-- Listed entries --

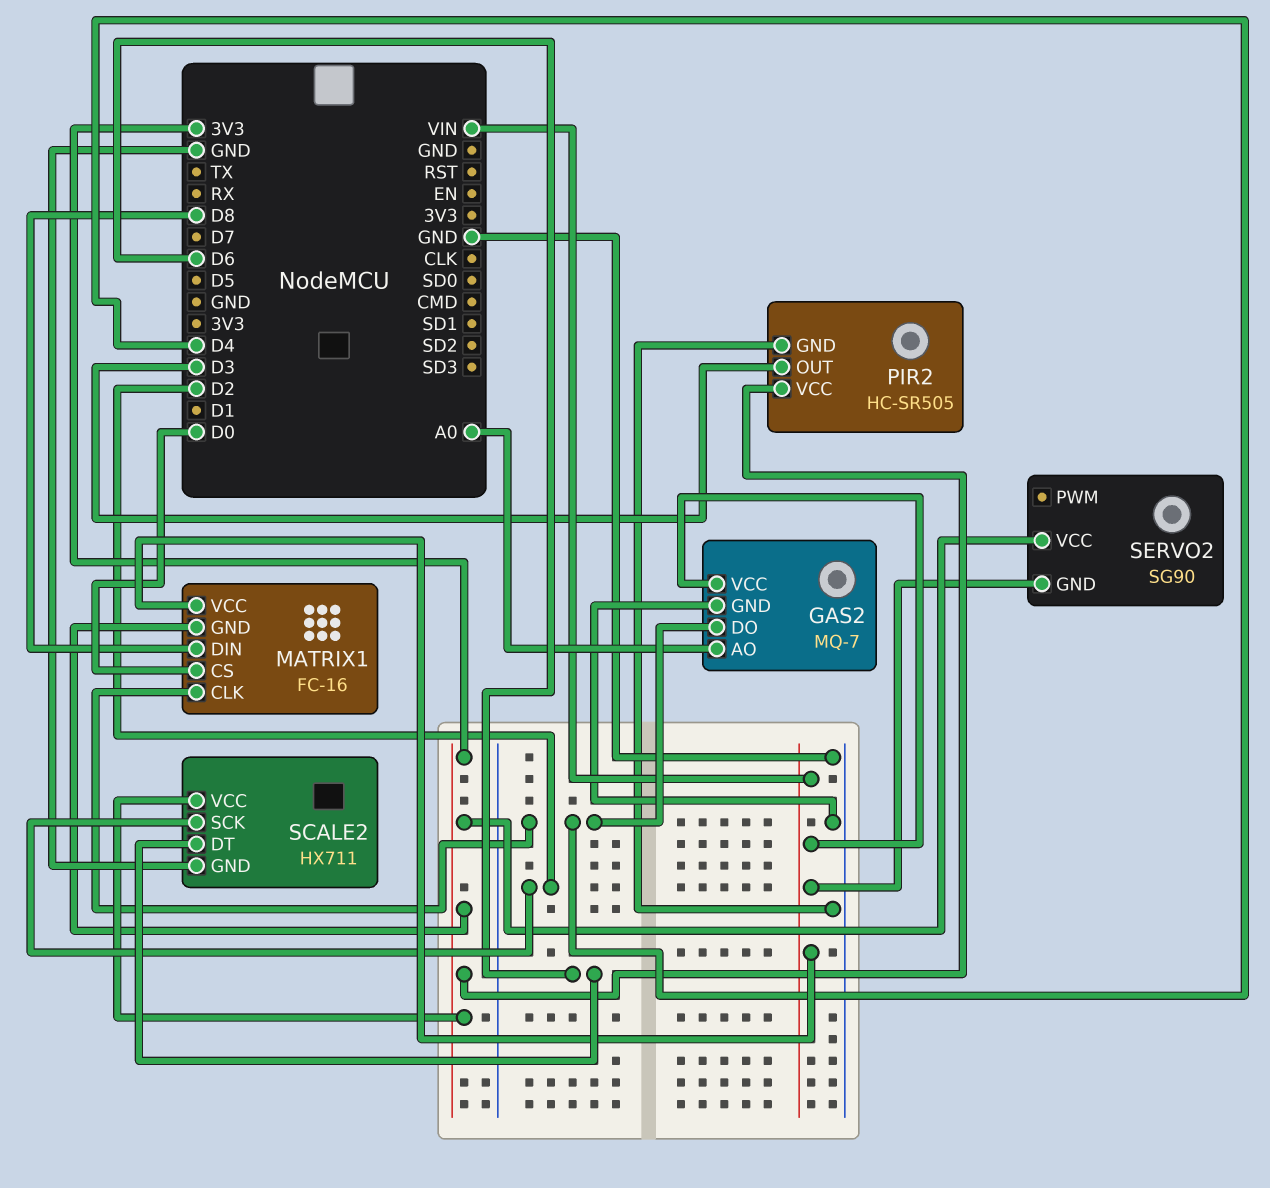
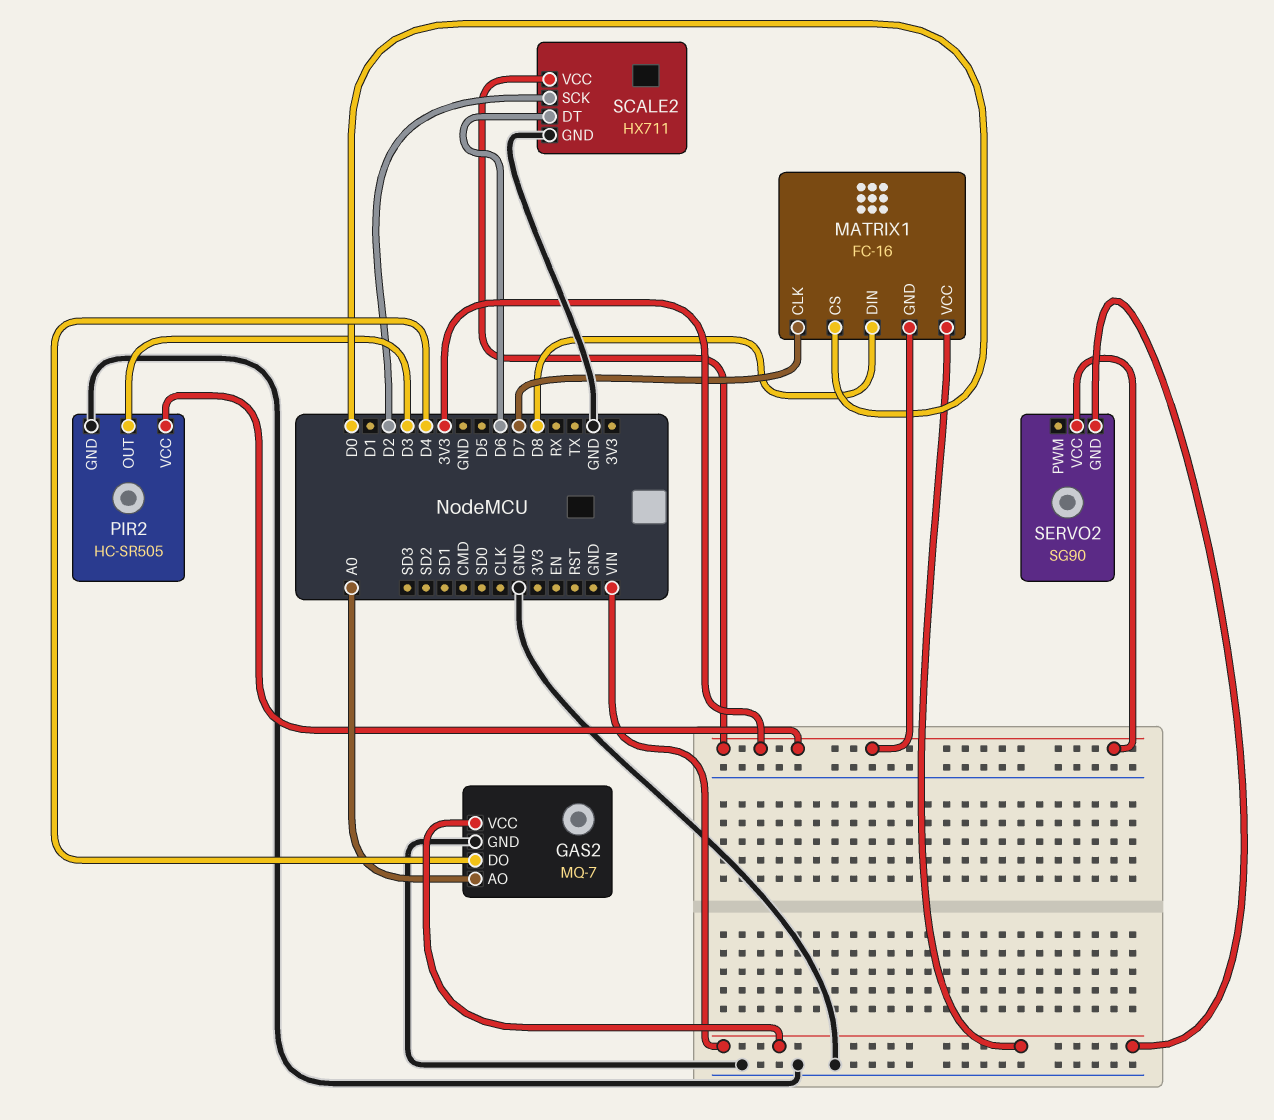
MATRIX1 pin CLK: D4 -> D7

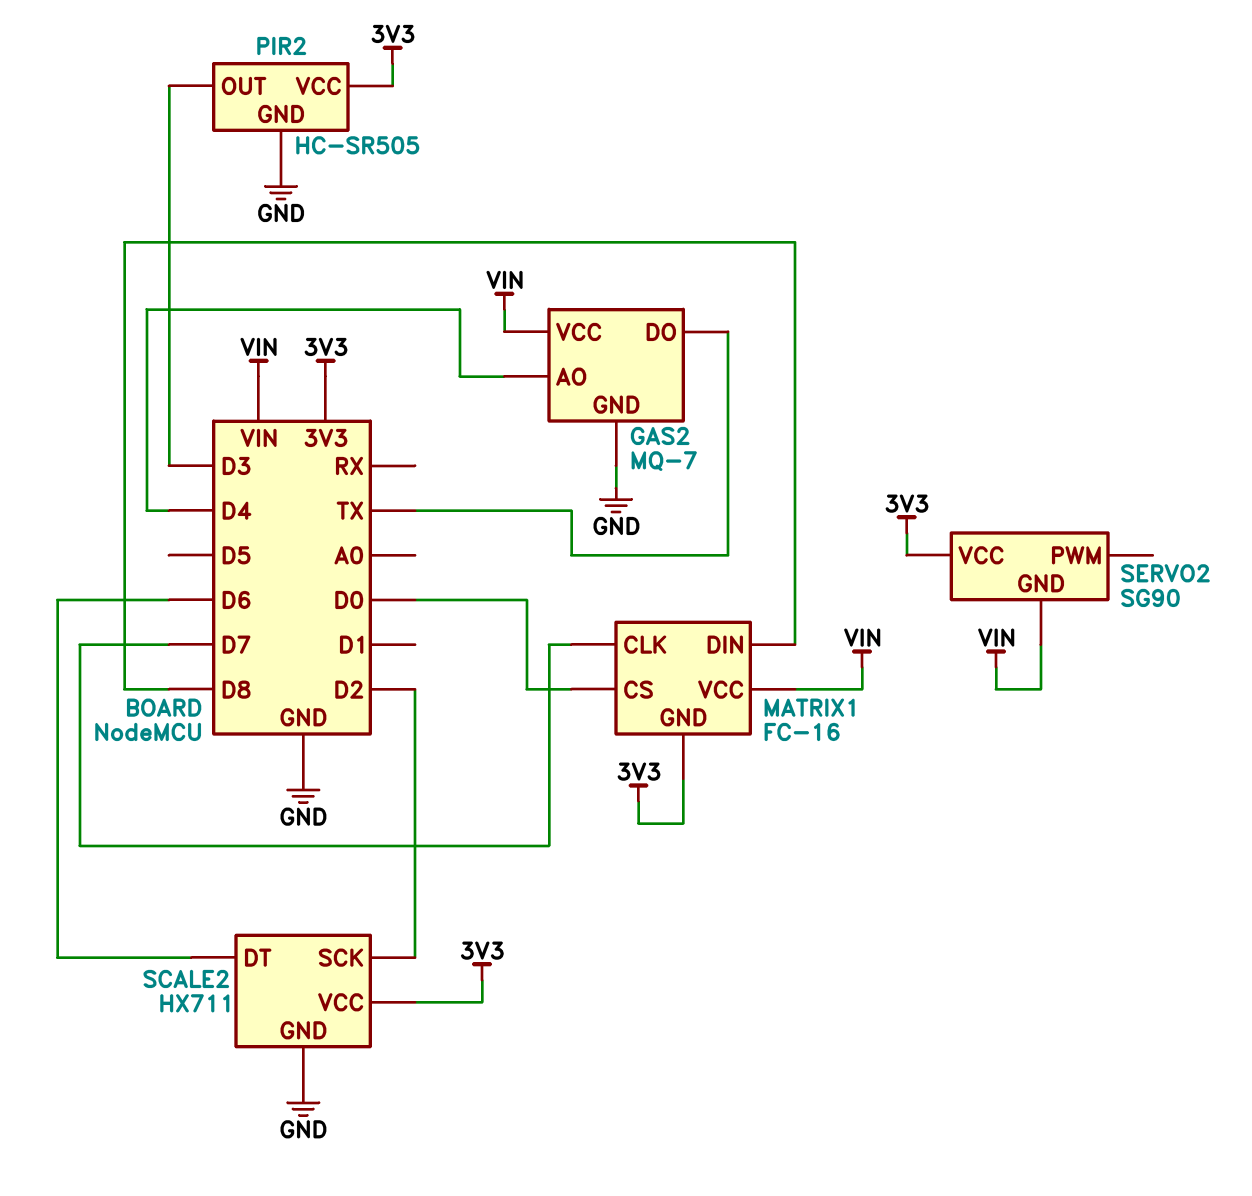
GAS2 pin AO: A0 -> D4
GAS2 pin DO: D4 -> TX

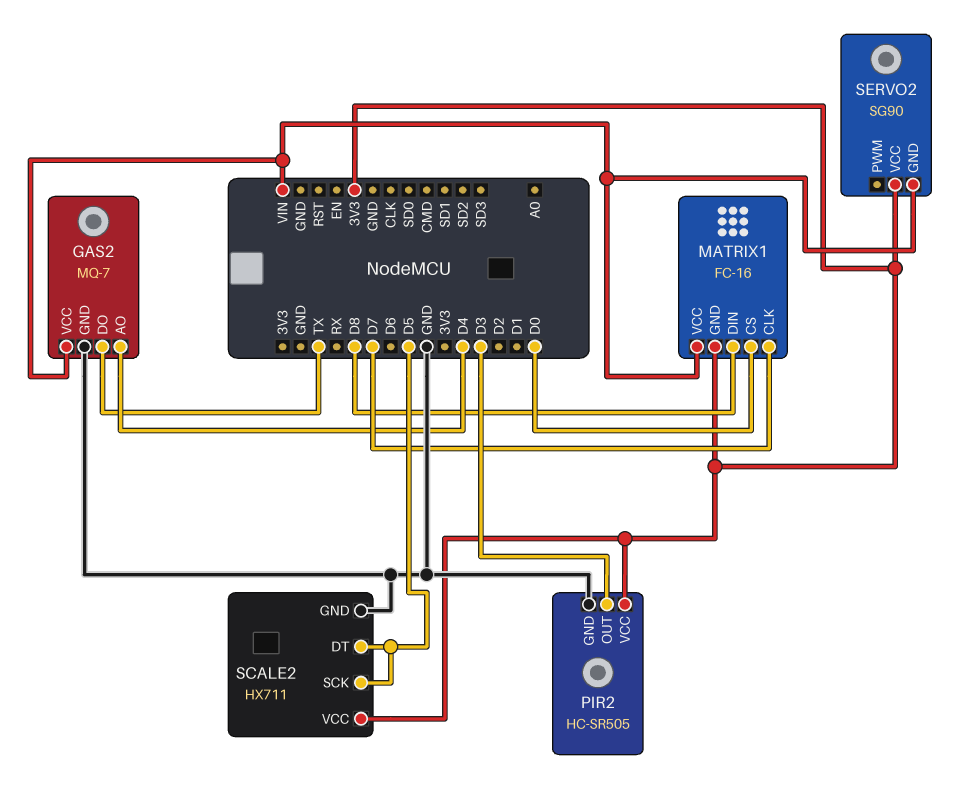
SCALE2 pin DT: D6 -> D5
SCALE2 pin SCK: D2 -> D5

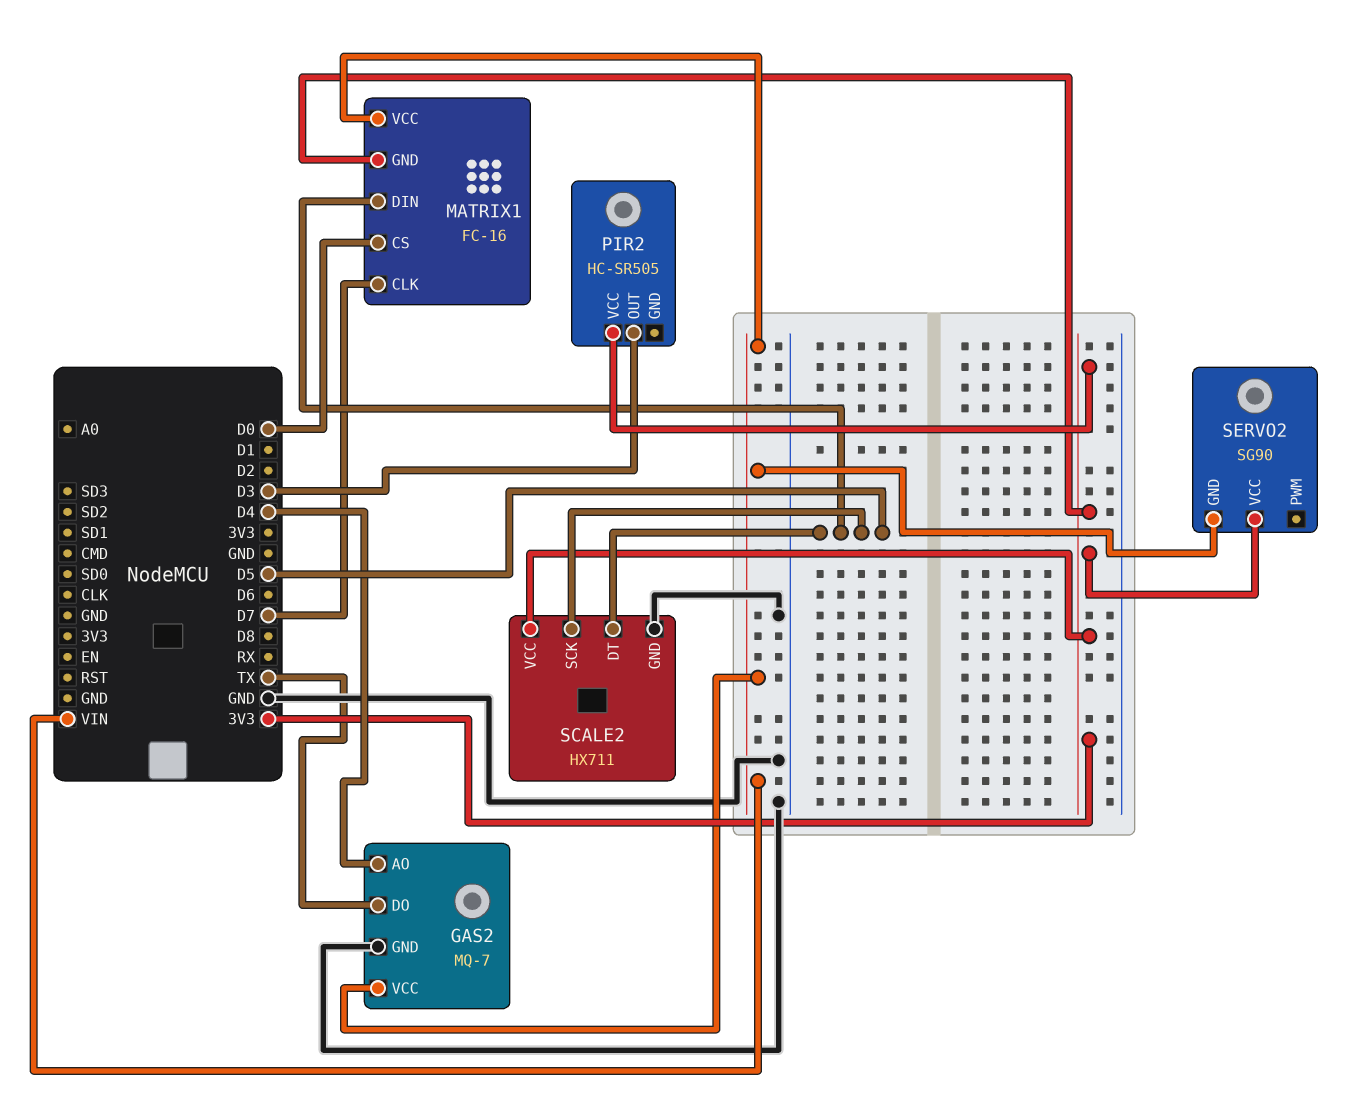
MATRIX1 pin DIN: D8 -> D5
PIR2 pin GND: GND -> none

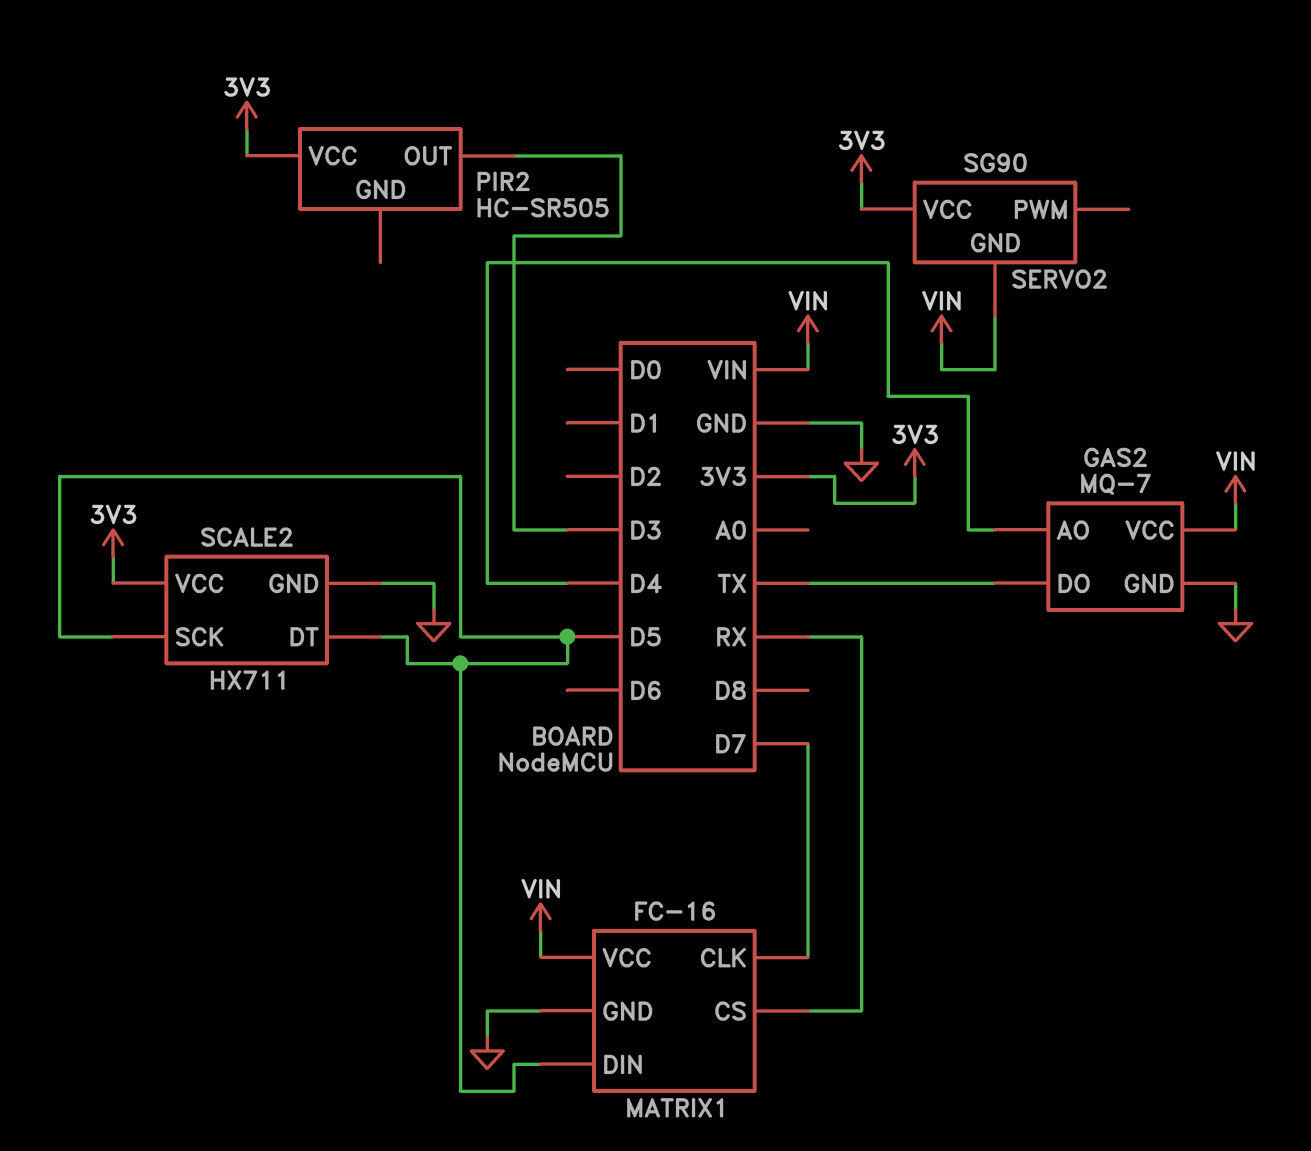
MATRIX1 pin CS: D0 -> RX
MATRIX1 pin GND: 3V3 -> GND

-- Exercise objective --
The lines to copy run from the one with "GAS2 pin DO: D4 -> TX" through the end of the material. Write them out exactly, leaving out the pictures.

-- Exercise result --
GAS2 pin DO: D4 -> TX

SCALE2 pin DT: D6 -> D5
SCALE2 pin SCK: D2 -> D5

MATRIX1 pin DIN: D8 -> D5
PIR2 pin GND: GND -> none

MATRIX1 pin CS: D0 -> RX
MATRIX1 pin GND: 3V3 -> GND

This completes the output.